## Stored items
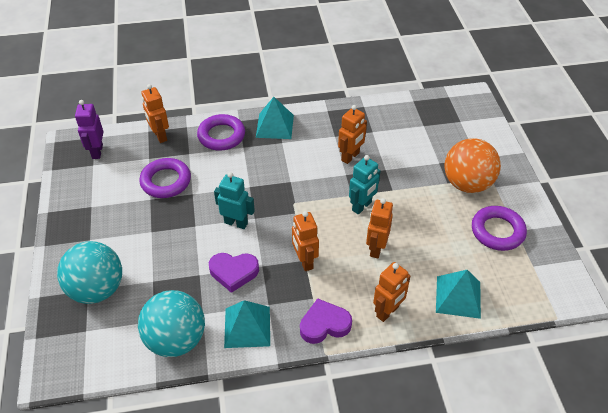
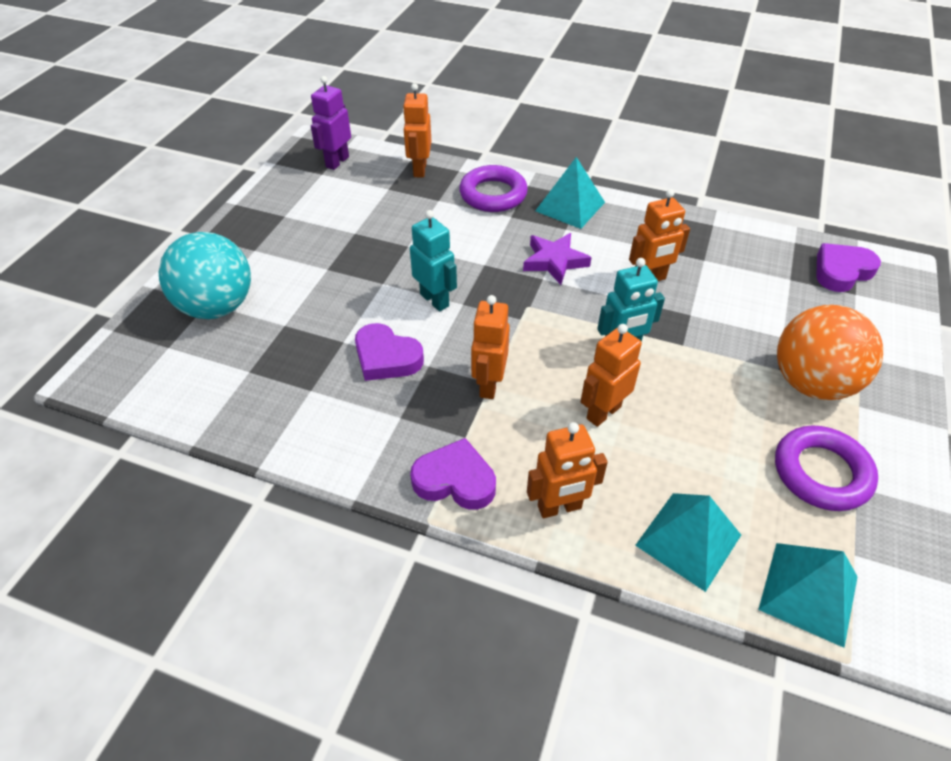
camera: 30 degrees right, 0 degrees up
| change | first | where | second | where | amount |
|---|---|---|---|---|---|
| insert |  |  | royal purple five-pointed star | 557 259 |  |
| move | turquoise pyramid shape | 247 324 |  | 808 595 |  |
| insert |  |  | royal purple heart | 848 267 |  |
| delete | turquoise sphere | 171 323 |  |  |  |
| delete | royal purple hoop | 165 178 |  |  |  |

## Problem details
Up to and including the last line of the data, copy each line exactly, starting with the line that contains "delete | turquoise".

## Answer to this exercise
| delete | turquoise sphere | 171 323 |  |  |  |
| delete | royal purple hoop | 165 178 |  |  |  |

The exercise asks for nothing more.